All lines from the one with "cyan semicircle: (102, 241)" through the final line of the records below must be written out exactly, with no other text.

### The data

┌──

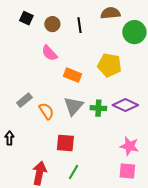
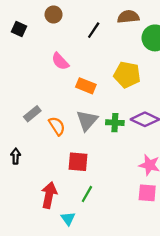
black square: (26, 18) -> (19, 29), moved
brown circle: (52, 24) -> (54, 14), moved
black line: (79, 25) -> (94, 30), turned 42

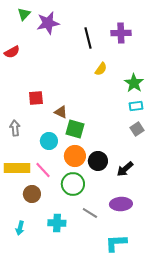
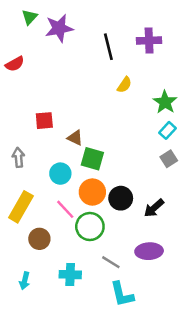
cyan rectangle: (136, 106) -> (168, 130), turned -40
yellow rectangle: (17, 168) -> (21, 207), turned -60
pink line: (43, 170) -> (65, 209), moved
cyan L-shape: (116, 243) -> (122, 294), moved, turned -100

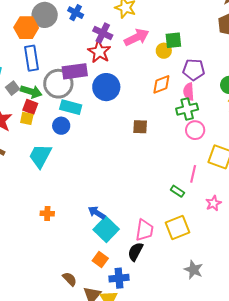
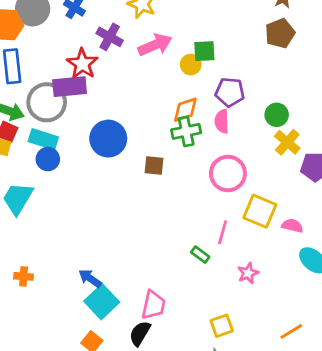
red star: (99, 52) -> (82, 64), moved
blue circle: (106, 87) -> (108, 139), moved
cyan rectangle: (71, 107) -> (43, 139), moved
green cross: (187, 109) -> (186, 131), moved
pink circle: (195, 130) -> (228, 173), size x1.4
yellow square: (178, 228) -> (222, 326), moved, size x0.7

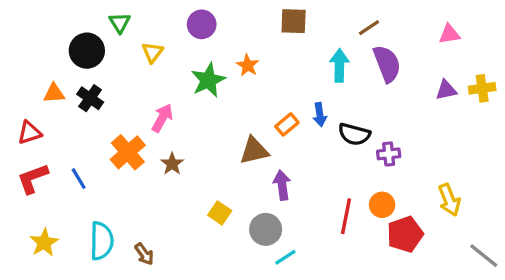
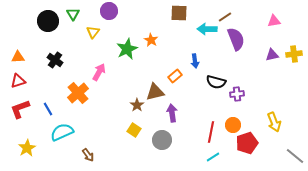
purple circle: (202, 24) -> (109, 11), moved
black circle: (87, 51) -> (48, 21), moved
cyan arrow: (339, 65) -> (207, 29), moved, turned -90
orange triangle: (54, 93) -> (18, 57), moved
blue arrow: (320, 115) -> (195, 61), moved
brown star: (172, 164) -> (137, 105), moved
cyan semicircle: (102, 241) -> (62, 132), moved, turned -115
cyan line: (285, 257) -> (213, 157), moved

└──

### Output below
cyan semicircle: (102, 241) -> (62, 132), moved, turned -115
cyan line: (285, 257) -> (213, 157), moved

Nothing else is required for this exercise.